═══ Data for processing

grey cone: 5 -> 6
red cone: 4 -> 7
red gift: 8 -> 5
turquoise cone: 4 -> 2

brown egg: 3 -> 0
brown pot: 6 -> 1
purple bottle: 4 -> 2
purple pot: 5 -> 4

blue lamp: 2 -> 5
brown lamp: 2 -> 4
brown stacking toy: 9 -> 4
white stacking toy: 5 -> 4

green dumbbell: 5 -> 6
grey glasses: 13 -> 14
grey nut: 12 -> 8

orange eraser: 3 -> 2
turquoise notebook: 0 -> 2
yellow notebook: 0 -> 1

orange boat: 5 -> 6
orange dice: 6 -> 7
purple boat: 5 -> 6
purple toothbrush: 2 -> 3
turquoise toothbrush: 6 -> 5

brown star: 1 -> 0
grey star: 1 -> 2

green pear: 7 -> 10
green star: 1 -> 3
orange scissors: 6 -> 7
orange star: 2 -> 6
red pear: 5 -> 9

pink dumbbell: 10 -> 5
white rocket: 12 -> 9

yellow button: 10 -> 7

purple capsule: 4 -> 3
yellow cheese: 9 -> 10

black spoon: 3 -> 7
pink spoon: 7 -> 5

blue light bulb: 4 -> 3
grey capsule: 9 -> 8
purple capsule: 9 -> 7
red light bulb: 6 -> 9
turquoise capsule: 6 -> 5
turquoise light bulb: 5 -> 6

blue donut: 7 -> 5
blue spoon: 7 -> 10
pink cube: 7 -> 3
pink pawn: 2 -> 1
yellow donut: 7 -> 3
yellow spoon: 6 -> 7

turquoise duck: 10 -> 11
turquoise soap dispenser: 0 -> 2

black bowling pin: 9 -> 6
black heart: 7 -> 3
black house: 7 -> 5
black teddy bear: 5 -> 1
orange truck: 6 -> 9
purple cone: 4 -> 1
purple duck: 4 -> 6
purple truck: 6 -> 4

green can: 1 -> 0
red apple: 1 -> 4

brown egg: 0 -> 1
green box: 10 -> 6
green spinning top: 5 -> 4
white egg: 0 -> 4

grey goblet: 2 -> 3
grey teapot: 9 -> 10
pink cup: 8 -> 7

══════

Directions
Tally up the lines above containing "grey"; the number is the full answer.

Written solution
7